§ **The problem**
Using the records provided below, locate and copy each line that contains the word "mazania".
[Start of Attachment]
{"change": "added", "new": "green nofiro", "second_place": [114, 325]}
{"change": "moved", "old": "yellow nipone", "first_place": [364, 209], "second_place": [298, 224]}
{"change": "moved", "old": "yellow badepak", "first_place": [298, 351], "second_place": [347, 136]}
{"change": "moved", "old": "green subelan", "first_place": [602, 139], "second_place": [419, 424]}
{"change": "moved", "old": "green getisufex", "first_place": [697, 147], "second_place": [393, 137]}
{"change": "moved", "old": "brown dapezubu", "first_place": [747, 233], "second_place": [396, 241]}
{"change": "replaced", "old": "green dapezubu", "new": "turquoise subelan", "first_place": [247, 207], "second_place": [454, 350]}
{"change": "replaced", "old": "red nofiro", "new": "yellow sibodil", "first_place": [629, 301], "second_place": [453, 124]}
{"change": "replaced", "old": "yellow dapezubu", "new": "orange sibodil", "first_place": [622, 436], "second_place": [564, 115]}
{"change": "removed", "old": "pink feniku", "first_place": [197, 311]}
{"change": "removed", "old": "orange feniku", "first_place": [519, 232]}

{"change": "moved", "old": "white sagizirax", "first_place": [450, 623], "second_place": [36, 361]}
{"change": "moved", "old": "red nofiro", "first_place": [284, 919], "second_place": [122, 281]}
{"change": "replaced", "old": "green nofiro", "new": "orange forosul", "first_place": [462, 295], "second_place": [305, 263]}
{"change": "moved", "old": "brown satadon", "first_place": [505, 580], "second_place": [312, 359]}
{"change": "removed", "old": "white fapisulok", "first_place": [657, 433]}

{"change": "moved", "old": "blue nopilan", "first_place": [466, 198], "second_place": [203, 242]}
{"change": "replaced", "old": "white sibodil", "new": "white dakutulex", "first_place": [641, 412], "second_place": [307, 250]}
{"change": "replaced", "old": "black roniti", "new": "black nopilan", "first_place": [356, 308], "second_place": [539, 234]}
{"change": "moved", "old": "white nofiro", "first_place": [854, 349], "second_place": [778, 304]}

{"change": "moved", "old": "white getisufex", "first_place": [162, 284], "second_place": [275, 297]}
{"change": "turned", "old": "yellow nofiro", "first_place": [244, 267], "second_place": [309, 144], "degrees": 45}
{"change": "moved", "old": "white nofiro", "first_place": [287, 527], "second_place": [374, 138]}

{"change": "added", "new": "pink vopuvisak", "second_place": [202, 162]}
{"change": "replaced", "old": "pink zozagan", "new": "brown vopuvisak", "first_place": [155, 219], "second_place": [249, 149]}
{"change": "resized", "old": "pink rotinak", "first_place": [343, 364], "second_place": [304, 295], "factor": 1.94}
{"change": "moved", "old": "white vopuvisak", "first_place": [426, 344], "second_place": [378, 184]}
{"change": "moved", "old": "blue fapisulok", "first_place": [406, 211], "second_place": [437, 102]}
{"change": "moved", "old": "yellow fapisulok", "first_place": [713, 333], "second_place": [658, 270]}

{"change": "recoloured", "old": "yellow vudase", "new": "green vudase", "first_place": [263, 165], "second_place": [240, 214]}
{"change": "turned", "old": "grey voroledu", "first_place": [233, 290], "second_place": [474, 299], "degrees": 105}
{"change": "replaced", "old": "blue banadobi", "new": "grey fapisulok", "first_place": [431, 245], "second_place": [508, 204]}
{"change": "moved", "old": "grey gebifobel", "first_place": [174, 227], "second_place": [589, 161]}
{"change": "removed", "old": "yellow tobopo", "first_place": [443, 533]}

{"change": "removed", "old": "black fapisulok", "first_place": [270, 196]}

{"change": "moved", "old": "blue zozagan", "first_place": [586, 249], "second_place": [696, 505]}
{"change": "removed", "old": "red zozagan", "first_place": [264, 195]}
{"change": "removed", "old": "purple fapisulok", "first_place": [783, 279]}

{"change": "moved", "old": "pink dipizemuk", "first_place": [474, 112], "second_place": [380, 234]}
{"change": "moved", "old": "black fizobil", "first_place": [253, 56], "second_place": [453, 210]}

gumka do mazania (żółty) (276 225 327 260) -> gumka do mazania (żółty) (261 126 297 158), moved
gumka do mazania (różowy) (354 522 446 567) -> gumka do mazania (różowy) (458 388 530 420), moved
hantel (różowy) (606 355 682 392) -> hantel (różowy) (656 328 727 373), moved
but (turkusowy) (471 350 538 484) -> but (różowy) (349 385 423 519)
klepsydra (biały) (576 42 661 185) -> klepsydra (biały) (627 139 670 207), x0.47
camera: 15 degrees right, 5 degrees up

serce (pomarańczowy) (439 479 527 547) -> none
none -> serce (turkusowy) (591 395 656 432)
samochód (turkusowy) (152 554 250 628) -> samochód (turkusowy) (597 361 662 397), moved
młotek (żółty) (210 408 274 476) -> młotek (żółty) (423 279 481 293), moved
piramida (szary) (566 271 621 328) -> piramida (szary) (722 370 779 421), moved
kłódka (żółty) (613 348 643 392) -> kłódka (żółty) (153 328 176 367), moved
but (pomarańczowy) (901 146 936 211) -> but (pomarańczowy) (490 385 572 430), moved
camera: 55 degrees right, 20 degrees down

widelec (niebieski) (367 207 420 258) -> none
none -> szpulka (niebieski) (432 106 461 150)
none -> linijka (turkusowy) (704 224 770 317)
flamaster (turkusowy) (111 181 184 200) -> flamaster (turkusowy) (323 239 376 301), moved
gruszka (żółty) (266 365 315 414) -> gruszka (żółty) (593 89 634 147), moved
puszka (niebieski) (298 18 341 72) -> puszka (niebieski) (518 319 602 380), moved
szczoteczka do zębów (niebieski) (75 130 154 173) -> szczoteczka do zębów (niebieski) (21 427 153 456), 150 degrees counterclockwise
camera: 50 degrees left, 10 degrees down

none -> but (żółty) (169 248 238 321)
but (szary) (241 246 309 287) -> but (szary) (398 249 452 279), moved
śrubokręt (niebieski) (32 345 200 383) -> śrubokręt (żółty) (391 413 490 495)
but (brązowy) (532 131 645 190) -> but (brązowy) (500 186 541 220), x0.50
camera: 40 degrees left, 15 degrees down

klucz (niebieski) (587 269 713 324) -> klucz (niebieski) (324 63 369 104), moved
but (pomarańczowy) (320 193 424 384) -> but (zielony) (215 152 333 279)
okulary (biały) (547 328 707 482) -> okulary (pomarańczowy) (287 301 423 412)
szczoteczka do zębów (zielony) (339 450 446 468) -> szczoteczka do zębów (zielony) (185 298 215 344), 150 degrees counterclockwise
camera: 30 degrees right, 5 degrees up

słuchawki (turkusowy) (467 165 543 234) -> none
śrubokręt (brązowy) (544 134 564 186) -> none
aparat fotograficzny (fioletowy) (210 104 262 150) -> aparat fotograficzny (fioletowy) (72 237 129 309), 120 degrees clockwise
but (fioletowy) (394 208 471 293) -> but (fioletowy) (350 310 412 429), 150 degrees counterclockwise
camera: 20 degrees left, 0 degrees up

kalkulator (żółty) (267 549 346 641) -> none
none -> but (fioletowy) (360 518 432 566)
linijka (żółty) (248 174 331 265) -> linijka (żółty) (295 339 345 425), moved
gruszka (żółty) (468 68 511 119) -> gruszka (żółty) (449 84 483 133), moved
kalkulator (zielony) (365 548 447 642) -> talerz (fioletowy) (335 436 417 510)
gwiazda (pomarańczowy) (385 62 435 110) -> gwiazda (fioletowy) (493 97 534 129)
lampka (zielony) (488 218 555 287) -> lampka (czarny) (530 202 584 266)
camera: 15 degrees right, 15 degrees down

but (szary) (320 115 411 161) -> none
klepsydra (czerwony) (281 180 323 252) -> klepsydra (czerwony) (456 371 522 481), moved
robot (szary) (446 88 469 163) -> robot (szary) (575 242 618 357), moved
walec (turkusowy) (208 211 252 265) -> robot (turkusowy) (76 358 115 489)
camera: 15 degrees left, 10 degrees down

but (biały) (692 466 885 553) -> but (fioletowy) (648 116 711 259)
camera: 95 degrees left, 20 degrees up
[End of Attachment]
§ **Result for this exercise**
gumka do mazania (żółty) (276 225 327 260) -> gumka do mazania (żółty) (261 126 297 158), moved
gumka do mazania (różowy) (354 522 446 567) -> gumka do mazania (różowy) (458 388 530 420), moved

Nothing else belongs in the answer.